■ Exercise objective ■
Word for word, transcribe the lines from the one containing "orange brick E6:E9" through the end of the entries, both included, and nothing else.

[Extracted data entries]

((

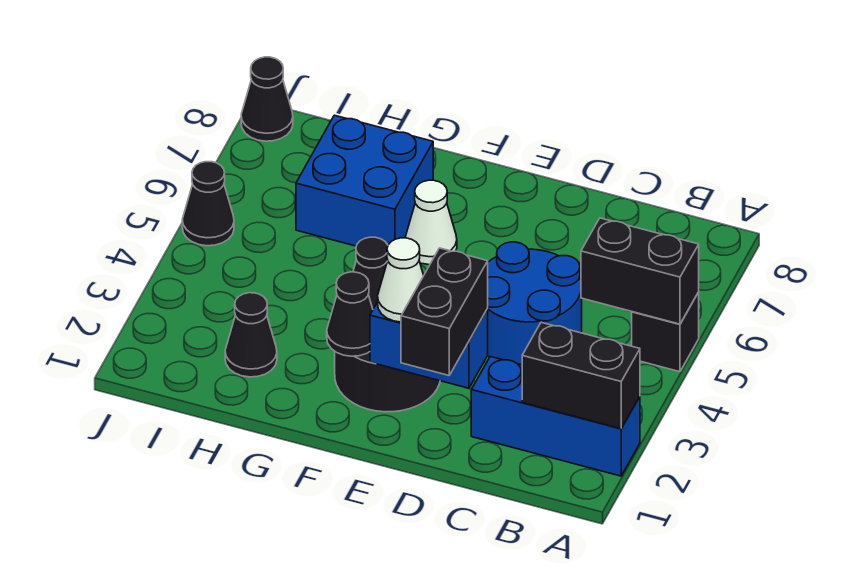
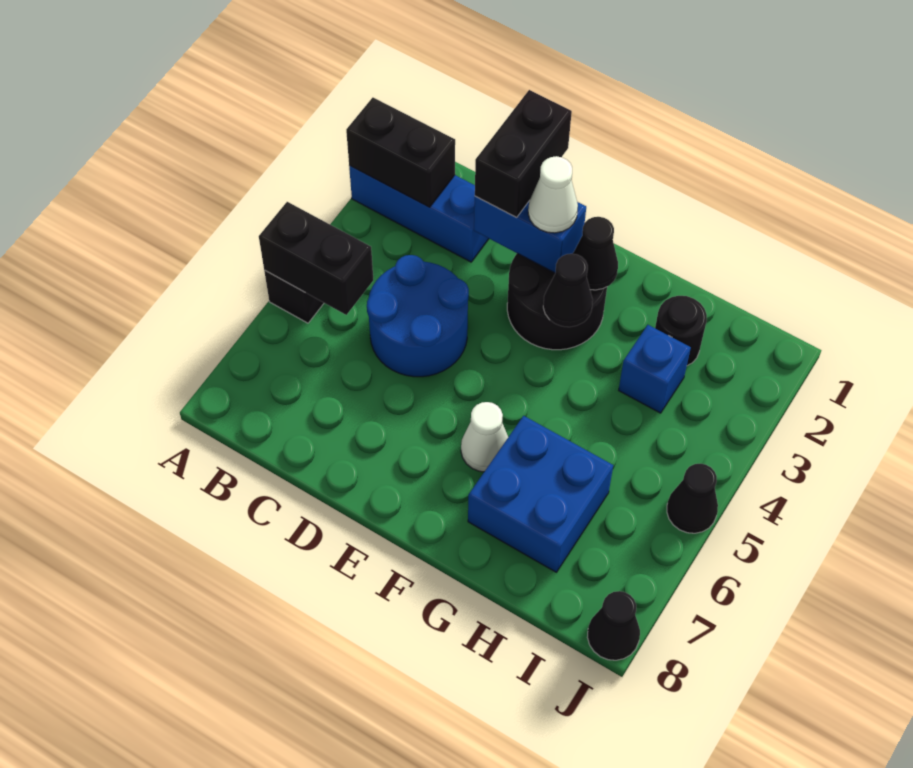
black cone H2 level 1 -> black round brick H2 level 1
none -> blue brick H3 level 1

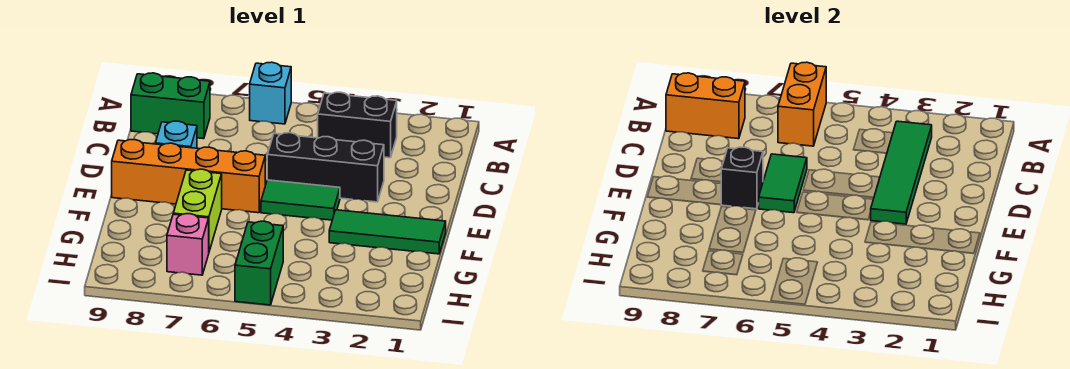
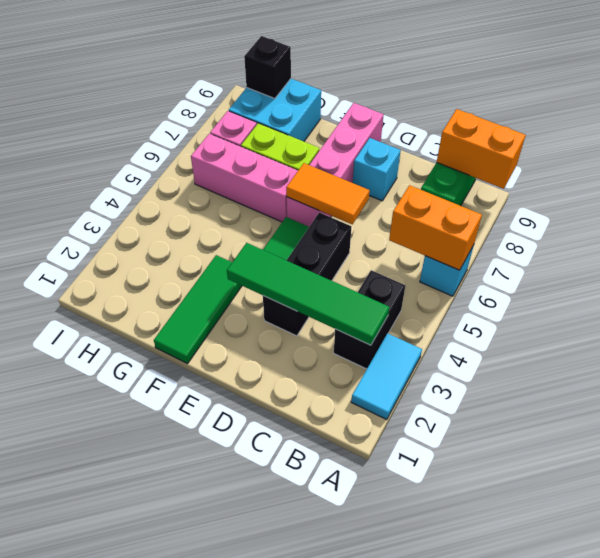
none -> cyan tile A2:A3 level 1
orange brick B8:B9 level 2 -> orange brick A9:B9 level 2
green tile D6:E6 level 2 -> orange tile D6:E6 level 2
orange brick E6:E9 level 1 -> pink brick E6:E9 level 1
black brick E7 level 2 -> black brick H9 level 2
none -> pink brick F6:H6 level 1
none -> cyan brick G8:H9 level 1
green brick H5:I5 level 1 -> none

))

■ Answer section ■
orange brick E6:E9 level 1 -> pink brick E6:E9 level 1
black brick E7 level 2 -> black brick H9 level 2
none -> pink brick F6:H6 level 1
none -> cyan brick G8:H9 level 1
green brick H5:I5 level 1 -> none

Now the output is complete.